(Edit tracking data)
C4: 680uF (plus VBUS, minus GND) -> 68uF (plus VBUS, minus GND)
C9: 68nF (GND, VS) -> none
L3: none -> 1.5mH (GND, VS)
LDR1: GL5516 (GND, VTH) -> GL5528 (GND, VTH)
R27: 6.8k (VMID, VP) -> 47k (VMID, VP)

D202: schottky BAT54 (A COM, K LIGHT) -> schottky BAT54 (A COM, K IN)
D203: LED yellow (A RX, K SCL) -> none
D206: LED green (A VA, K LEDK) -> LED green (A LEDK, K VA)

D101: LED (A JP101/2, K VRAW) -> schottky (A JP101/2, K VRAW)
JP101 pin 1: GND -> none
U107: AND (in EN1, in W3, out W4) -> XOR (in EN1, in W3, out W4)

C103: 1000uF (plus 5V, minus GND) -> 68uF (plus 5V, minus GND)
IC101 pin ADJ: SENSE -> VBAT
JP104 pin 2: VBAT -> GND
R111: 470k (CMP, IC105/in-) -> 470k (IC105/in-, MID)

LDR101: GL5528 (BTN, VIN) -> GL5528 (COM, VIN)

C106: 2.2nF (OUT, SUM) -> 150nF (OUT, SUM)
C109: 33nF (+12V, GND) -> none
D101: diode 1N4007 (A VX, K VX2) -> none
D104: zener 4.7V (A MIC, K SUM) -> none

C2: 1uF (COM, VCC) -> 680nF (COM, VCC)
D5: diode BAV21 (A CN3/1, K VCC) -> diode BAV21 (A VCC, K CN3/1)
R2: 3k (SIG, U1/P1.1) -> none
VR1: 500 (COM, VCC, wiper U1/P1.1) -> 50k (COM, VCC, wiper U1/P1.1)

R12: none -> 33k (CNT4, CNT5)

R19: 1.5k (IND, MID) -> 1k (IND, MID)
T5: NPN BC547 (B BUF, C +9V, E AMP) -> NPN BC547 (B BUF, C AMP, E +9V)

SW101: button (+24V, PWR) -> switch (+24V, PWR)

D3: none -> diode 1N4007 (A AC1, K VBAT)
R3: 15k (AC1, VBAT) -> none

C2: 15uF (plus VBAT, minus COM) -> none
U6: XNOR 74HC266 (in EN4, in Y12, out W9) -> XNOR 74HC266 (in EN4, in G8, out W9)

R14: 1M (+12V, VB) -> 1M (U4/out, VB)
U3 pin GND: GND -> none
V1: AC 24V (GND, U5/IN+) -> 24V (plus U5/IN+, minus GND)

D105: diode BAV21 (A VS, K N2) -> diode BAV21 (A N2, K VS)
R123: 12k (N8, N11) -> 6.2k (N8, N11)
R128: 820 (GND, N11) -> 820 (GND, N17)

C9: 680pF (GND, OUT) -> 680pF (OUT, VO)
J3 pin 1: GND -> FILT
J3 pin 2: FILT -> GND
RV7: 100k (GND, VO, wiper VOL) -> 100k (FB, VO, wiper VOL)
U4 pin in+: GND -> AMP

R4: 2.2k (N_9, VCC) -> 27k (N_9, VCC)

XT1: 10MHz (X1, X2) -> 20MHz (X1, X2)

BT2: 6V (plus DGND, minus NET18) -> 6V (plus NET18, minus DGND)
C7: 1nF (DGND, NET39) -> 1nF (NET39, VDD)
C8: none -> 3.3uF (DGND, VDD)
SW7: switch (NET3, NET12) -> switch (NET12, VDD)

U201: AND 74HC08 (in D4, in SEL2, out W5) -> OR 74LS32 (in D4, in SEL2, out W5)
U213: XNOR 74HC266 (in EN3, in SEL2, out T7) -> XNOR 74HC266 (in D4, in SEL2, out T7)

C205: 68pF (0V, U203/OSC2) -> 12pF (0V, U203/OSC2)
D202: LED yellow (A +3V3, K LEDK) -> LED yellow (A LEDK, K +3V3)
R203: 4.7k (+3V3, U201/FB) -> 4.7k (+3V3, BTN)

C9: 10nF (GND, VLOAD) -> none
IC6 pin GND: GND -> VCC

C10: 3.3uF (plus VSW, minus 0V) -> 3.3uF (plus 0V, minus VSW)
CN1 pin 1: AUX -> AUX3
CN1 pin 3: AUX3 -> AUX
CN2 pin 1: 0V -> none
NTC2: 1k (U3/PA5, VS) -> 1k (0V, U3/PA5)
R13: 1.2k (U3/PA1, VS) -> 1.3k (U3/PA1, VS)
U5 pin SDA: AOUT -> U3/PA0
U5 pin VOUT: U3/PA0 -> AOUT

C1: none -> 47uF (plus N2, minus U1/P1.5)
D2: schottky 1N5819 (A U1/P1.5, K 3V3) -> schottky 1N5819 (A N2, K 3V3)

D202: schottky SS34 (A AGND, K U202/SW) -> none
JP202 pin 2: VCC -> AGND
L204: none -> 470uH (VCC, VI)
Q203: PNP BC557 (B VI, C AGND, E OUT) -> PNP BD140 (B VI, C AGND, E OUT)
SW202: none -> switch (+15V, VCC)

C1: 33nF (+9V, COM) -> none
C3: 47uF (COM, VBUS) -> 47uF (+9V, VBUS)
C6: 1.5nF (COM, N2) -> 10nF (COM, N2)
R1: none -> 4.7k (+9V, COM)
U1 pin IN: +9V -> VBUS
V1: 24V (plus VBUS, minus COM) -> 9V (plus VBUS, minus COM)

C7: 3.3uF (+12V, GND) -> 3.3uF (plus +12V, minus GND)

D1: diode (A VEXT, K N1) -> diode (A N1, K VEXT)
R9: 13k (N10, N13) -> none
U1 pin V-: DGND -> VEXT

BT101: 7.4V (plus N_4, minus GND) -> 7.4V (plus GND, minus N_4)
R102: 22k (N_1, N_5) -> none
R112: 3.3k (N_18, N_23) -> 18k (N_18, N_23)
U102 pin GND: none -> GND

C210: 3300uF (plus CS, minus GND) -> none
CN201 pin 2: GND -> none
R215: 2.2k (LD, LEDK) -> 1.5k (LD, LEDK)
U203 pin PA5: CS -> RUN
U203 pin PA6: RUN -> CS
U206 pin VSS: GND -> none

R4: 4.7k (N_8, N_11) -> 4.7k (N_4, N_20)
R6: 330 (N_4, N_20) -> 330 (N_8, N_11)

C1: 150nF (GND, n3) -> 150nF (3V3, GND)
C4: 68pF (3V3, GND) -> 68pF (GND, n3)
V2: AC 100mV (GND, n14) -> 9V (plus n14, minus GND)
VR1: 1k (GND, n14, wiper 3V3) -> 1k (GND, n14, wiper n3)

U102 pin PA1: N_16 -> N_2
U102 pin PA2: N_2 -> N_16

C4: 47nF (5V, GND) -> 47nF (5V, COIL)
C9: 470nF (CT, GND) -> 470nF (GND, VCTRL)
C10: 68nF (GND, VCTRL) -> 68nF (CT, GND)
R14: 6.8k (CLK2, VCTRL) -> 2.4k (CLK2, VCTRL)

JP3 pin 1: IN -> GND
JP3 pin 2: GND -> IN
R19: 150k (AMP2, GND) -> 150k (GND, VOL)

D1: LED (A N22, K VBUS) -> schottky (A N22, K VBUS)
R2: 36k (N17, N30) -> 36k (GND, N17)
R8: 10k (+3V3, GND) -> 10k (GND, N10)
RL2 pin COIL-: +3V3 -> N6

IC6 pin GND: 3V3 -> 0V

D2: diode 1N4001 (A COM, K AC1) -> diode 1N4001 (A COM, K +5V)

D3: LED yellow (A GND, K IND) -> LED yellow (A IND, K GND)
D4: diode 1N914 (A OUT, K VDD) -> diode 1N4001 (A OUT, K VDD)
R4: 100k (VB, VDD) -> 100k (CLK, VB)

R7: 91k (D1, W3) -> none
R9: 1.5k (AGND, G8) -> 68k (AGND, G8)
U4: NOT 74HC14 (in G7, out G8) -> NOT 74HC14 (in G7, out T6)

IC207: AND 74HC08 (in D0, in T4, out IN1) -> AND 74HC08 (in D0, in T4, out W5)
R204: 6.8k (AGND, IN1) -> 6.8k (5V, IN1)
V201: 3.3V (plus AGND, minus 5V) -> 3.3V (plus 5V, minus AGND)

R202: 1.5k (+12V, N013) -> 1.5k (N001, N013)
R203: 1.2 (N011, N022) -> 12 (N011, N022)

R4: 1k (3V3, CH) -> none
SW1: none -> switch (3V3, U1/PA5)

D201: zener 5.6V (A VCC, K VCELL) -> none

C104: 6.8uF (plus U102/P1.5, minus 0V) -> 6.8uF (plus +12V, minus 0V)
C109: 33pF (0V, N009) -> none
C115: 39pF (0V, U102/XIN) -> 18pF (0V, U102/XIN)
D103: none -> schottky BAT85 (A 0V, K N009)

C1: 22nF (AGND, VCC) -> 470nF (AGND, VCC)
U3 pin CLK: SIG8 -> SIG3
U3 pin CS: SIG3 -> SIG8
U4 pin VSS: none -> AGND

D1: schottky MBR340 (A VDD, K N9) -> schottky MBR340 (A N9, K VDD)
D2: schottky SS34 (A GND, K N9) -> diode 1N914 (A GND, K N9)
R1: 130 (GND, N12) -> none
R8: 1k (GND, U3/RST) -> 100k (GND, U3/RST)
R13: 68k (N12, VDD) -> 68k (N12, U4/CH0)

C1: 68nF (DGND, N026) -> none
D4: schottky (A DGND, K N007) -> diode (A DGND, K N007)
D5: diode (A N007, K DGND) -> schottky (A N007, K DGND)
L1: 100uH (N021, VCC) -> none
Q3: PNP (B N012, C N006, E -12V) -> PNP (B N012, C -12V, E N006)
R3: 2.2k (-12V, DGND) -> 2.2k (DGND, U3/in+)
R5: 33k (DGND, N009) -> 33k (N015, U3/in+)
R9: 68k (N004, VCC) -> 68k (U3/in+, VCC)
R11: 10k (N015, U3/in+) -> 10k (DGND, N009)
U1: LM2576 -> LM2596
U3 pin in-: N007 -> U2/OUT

> **Task to carry out**: Print exactly the lines above from the one with "C9: 680pF (GND, OUT) -> 680pF (OUT, VO)" to the one with "IC6 pin GND: GND -> VCC", including both.

> **The answer**:
C9: 680pF (GND, OUT) -> 680pF (OUT, VO)
J3 pin 1: GND -> FILT
J3 pin 2: FILT -> GND
RV7: 100k (GND, VO, wiper VOL) -> 100k (FB, VO, wiper VOL)
U4 pin in+: GND -> AMP

R4: 2.2k (N_9, VCC) -> 27k (N_9, VCC)

XT1: 10MHz (X1, X2) -> 20MHz (X1, X2)

BT2: 6V (plus DGND, minus NET18) -> 6V (plus NET18, minus DGND)
C7: 1nF (DGND, NET39) -> 1nF (NET39, VDD)
C8: none -> 3.3uF (DGND, VDD)
SW7: switch (NET3, NET12) -> switch (NET12, VDD)

U201: AND 74HC08 (in D4, in SEL2, out W5) -> OR 74LS32 (in D4, in SEL2, out W5)
U213: XNOR 74HC266 (in EN3, in SEL2, out T7) -> XNOR 74HC266 (in D4, in SEL2, out T7)

C205: 68pF (0V, U203/OSC2) -> 12pF (0V, U203/OSC2)
D202: LED yellow (A +3V3, K LEDK) -> LED yellow (A LEDK, K +3V3)
R203: 4.7k (+3V3, U201/FB) -> 4.7k (+3V3, BTN)

C9: 10nF (GND, VLOAD) -> none
IC6 pin GND: GND -> VCC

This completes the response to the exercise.